Given task
Select every line of the listing that contains the word "with", matching its case exactly, and copy each one out.

Supplied data
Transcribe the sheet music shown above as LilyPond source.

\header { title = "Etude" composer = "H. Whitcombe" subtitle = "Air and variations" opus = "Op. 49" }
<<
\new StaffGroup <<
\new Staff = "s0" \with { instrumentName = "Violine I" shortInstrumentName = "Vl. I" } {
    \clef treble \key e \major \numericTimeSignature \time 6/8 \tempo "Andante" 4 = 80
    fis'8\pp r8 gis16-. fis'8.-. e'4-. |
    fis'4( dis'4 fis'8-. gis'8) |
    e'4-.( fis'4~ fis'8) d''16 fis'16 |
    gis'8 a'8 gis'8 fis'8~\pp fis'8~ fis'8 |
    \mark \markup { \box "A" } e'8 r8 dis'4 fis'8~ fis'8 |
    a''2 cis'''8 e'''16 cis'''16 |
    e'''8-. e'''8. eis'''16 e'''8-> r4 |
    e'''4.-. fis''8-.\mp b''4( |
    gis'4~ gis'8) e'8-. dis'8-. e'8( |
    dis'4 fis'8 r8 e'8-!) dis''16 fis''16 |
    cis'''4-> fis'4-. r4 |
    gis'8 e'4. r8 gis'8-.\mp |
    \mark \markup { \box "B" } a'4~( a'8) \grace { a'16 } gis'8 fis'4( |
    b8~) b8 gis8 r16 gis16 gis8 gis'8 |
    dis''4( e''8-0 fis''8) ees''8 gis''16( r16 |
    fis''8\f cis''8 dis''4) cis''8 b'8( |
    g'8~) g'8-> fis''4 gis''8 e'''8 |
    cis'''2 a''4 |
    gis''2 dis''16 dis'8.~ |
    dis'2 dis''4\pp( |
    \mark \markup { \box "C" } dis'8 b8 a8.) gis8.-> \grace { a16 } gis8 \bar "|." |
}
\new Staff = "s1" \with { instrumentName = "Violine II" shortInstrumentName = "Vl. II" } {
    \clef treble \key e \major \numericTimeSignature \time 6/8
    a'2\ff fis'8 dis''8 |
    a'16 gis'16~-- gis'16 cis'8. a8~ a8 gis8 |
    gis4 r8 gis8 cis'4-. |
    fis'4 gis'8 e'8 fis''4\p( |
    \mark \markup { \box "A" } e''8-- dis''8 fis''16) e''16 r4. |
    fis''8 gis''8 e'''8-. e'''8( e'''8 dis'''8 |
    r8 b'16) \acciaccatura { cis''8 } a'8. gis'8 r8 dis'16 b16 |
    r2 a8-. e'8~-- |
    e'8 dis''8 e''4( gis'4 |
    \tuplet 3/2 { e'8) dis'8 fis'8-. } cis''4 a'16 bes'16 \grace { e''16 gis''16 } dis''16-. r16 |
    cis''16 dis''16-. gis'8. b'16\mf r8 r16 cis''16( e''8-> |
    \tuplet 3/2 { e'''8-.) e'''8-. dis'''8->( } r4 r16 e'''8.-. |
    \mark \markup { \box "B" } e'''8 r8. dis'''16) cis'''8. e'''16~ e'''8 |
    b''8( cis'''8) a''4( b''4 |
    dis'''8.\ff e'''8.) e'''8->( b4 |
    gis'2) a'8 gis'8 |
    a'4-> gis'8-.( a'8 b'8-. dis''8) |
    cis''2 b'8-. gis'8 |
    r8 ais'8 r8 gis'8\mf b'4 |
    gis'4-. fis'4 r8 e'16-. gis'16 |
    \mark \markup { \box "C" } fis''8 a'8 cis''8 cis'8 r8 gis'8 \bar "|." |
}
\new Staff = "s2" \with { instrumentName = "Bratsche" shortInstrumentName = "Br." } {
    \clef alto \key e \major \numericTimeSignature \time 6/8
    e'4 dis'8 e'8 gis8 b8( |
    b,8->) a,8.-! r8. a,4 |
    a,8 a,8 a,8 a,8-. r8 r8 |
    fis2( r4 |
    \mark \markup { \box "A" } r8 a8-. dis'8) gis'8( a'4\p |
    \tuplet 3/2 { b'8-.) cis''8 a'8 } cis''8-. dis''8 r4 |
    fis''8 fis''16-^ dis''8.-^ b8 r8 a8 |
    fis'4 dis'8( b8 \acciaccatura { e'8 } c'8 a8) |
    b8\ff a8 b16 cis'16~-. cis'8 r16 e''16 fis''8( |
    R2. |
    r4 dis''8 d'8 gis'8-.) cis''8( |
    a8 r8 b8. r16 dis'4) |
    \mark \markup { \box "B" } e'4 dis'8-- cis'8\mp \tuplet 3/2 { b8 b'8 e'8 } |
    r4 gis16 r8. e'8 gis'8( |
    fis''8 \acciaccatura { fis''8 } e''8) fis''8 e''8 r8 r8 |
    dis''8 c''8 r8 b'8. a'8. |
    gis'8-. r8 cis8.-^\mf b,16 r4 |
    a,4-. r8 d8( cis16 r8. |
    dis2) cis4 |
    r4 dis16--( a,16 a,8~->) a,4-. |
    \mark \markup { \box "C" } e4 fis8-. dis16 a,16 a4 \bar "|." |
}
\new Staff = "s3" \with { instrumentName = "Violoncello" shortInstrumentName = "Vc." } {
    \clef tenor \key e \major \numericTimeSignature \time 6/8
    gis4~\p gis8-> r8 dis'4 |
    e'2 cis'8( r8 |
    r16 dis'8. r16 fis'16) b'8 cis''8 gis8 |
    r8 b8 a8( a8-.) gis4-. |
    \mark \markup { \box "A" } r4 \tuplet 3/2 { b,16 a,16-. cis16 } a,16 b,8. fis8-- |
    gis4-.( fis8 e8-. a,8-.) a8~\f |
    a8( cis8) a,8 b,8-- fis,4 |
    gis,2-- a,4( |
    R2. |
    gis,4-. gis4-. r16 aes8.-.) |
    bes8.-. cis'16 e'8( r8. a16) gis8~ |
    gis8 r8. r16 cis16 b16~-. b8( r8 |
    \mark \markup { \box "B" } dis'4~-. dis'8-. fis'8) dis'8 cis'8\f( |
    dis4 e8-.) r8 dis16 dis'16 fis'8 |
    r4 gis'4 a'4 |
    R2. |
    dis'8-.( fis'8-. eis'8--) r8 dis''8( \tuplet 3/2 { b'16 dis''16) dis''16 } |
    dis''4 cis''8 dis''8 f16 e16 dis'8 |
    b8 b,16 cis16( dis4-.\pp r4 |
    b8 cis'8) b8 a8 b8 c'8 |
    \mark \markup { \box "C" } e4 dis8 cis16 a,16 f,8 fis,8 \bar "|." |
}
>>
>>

In response
\new Staff = "s0" \with { instrumentName = "Violine I" shortInstrumentName = "Vl. I" } {
\new Staff = "s1" \with { instrumentName = "Violine II" shortInstrumentName = "Vl. II" } {
\new Staff = "s2" \with { instrumentName = "Bratsche" shortInstrumentName = "Br." } {
\new Staff = "s3" \with { instrumentName = "Violoncello" shortInstrumentName = "Vc." } {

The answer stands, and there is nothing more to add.